[Spatial reasoning data]
++++++++++
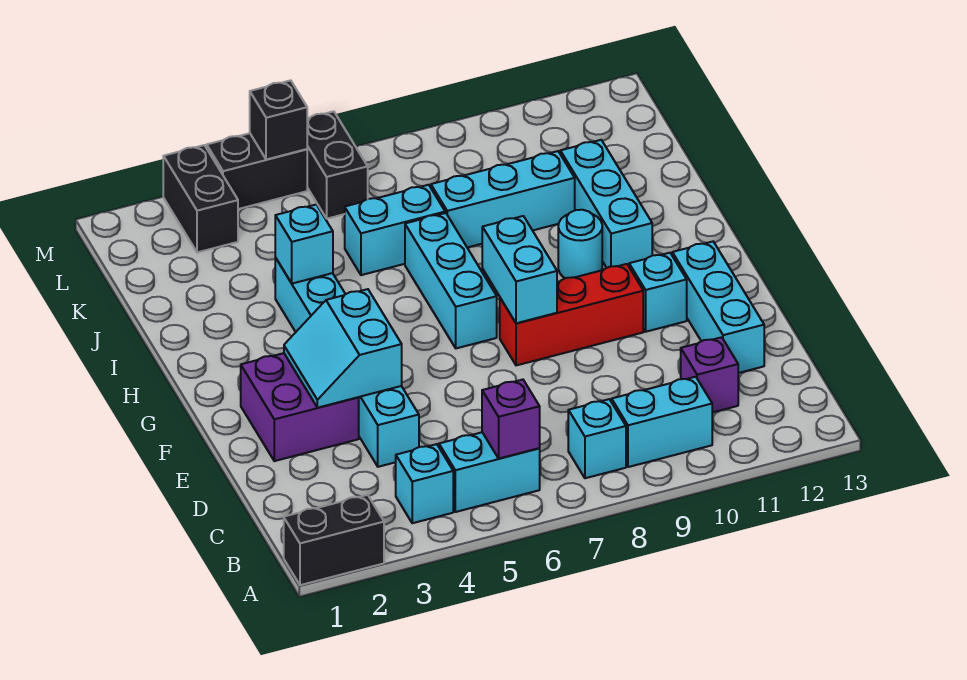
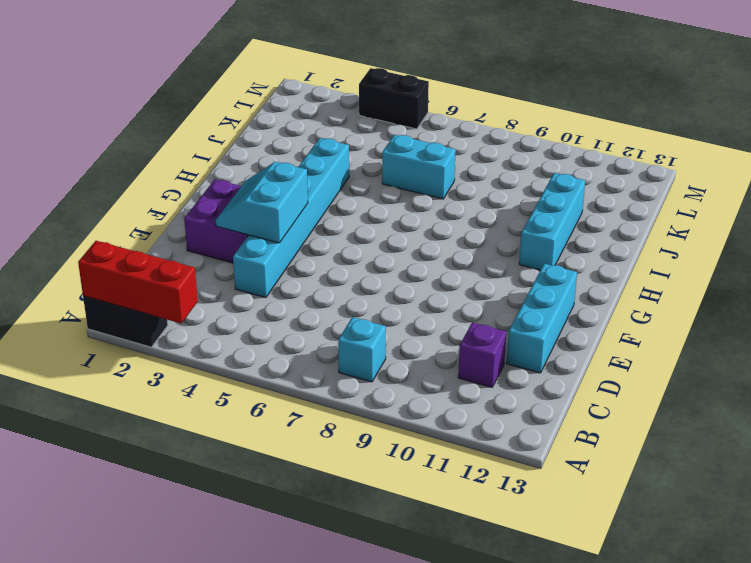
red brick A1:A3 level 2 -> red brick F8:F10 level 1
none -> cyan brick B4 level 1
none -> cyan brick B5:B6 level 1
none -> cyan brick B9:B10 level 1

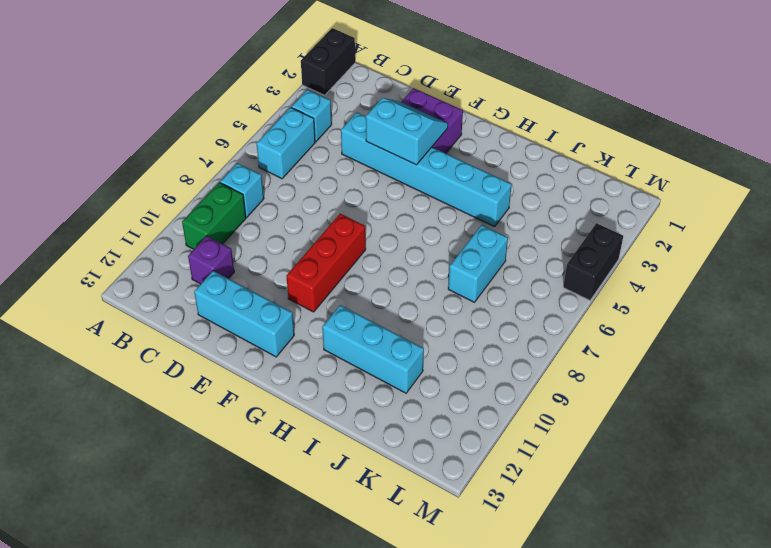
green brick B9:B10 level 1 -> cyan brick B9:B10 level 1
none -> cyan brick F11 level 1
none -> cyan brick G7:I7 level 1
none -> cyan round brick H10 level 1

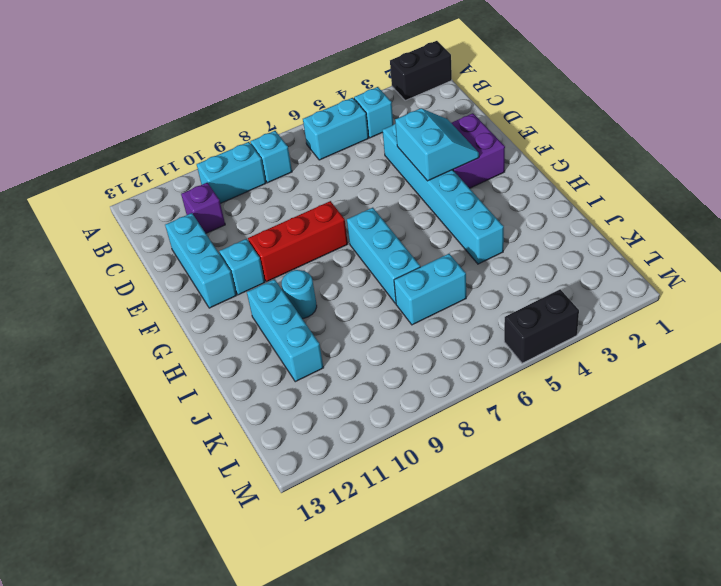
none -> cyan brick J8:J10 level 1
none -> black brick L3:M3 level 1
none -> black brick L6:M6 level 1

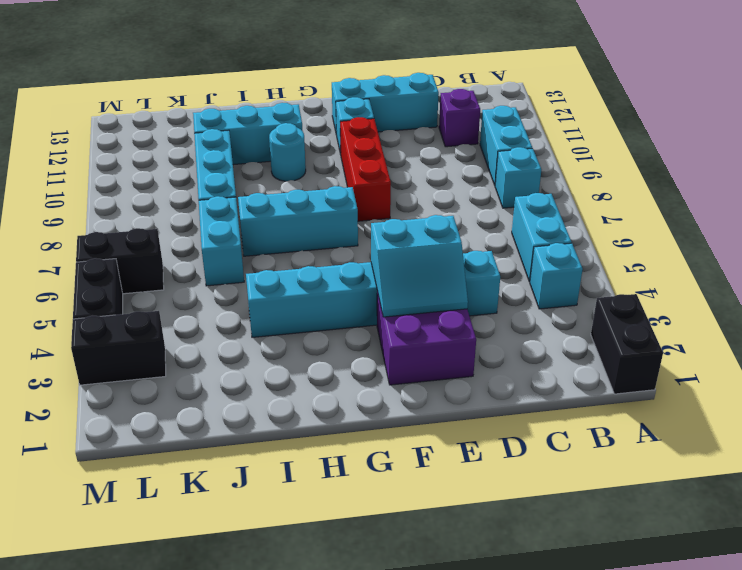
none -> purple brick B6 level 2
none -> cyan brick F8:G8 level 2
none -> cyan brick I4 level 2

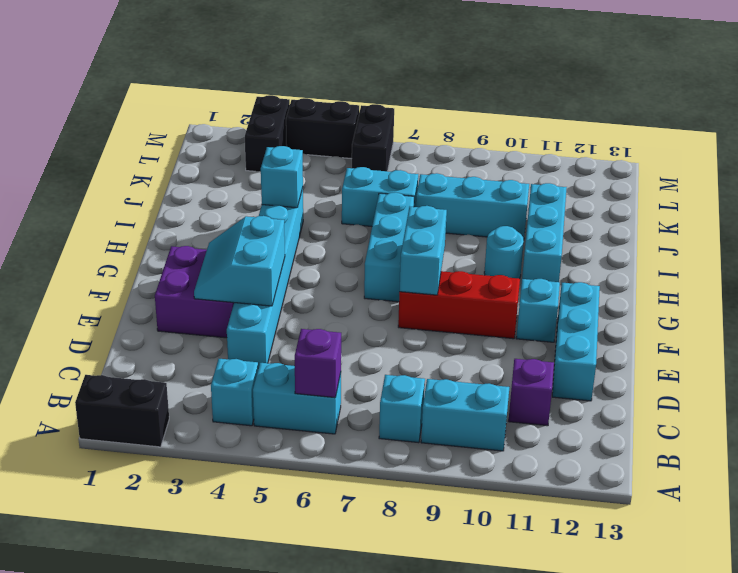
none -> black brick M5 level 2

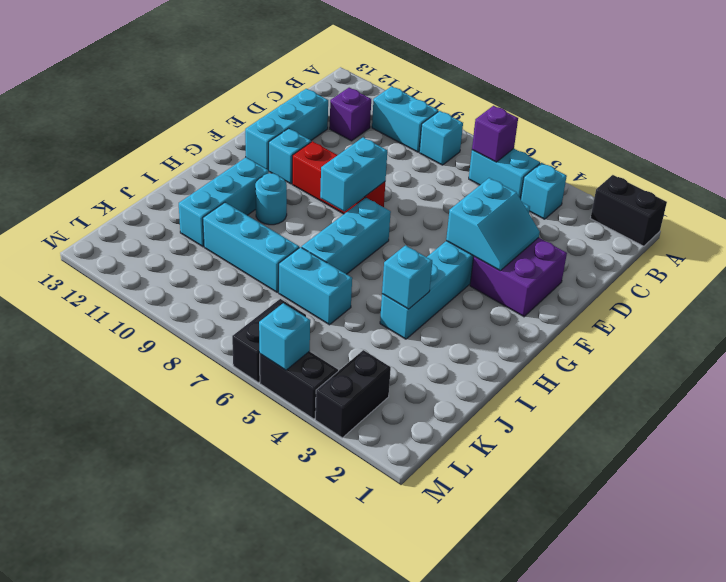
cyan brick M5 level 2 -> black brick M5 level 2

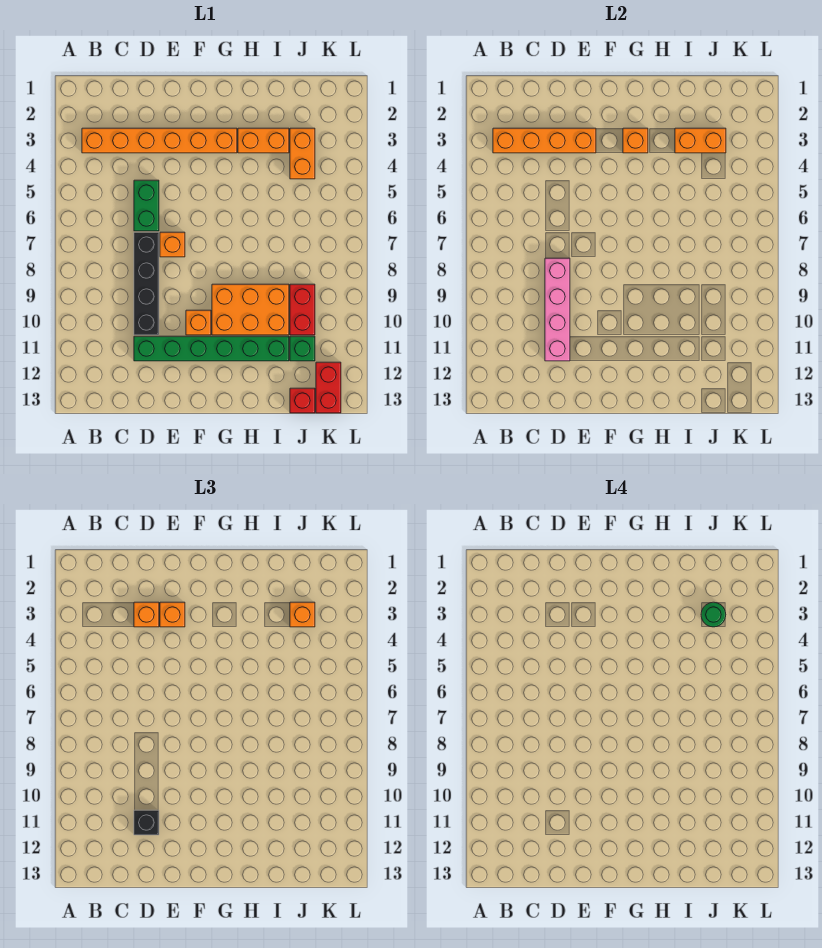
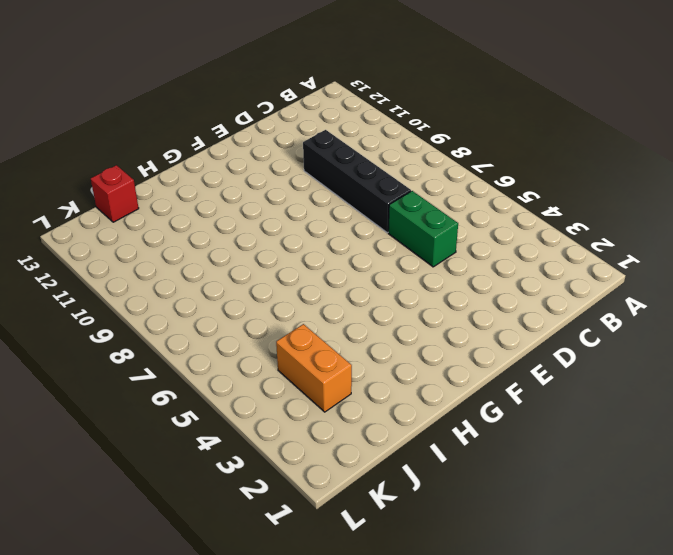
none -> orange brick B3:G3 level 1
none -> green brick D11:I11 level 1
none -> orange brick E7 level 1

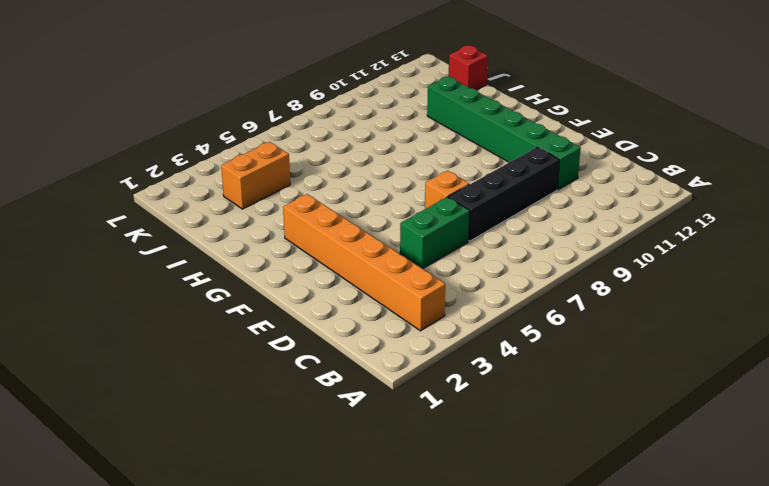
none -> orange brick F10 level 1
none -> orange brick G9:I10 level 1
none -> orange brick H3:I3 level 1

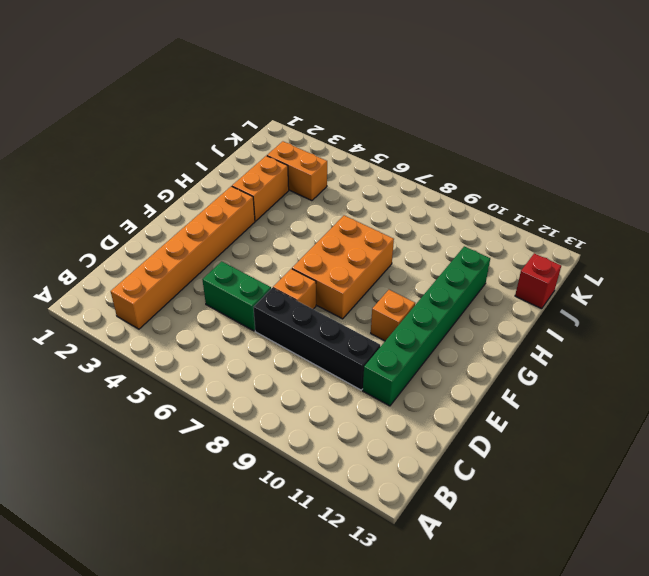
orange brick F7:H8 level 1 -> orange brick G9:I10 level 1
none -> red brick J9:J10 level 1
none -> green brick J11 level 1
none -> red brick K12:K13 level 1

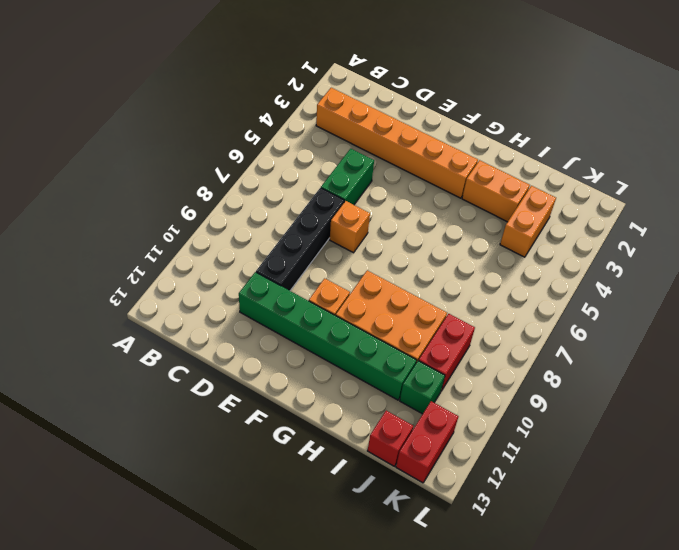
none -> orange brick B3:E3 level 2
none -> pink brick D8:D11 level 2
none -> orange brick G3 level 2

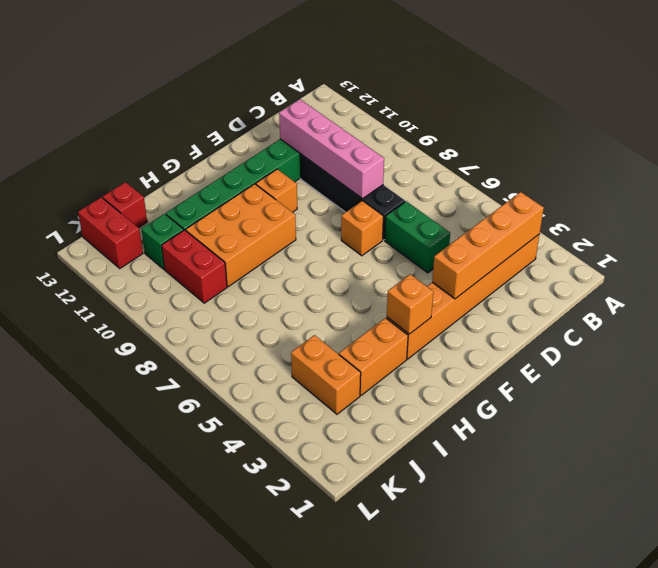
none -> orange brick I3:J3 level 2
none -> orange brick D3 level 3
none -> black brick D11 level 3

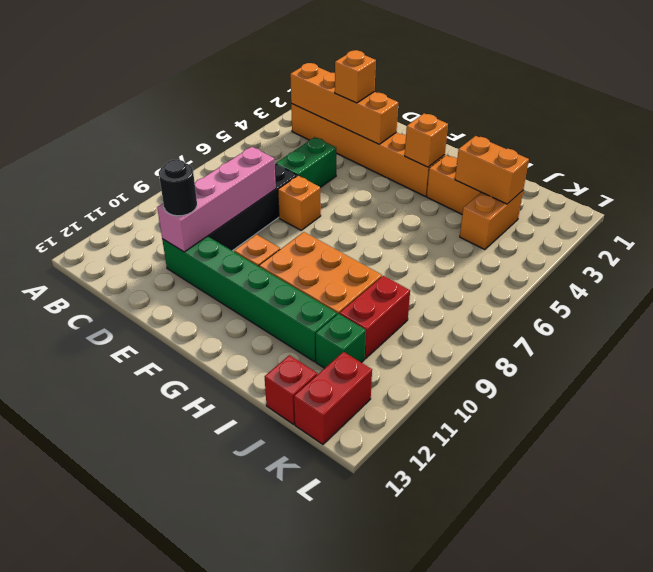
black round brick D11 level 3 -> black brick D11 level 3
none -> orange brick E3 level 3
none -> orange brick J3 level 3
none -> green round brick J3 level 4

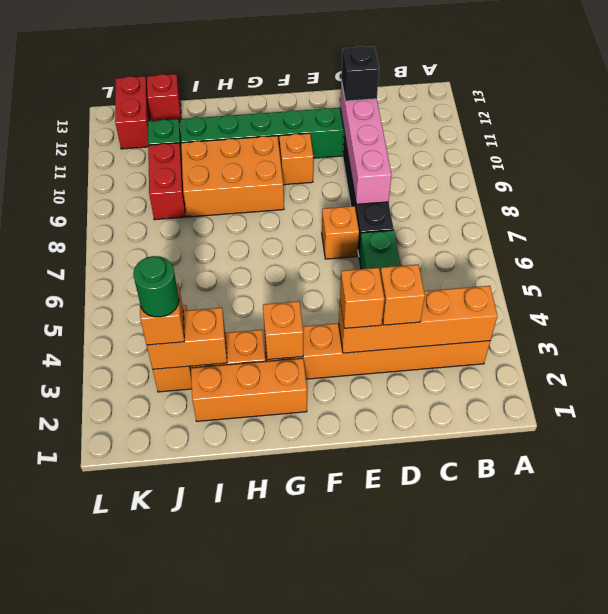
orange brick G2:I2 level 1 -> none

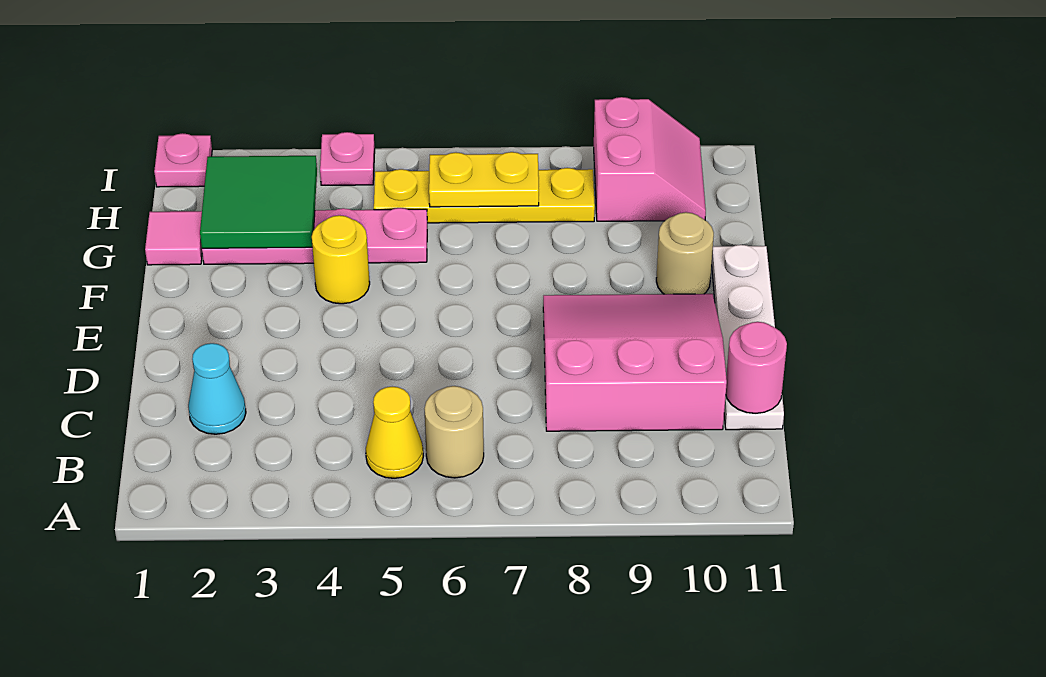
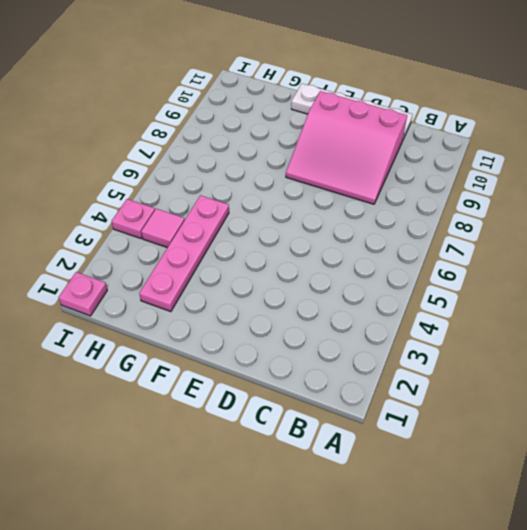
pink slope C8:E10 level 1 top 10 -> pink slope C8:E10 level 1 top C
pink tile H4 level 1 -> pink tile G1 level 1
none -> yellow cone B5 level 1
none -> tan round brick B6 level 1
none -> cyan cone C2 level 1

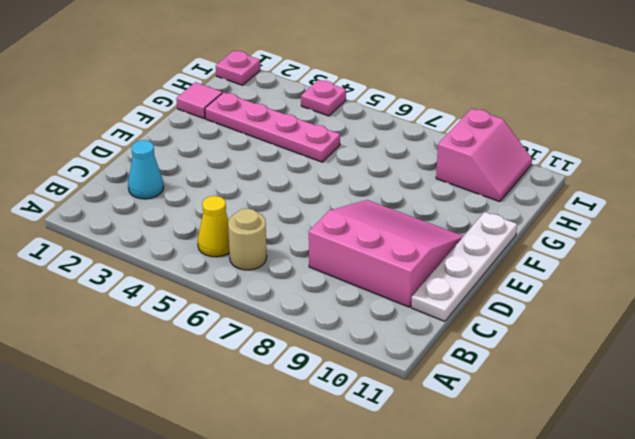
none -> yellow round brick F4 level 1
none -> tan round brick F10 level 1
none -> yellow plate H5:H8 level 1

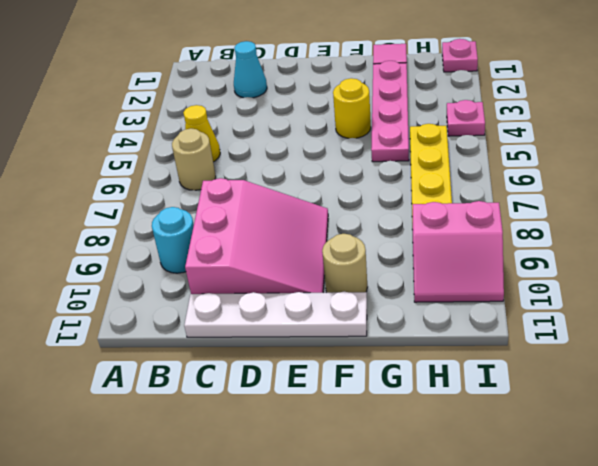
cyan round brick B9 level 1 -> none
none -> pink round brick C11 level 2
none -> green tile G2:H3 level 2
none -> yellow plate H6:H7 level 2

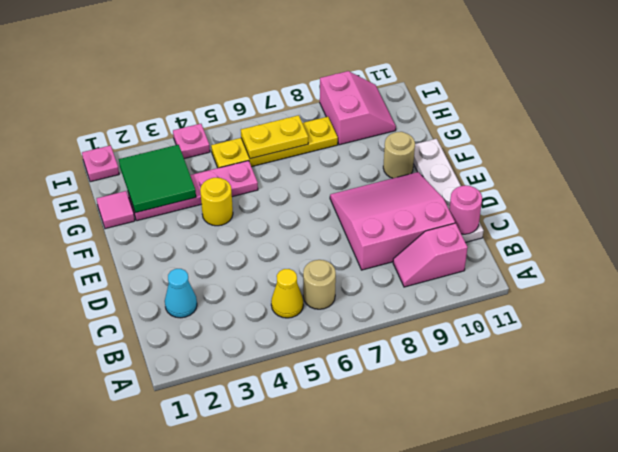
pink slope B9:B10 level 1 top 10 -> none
++++++++++
Report the lines above that have the word "yellow" in them.

none -> yellow cone B5 level 1
none -> yellow round brick F4 level 1
none -> yellow plate H5:H8 level 1
none -> yellow plate H6:H7 level 2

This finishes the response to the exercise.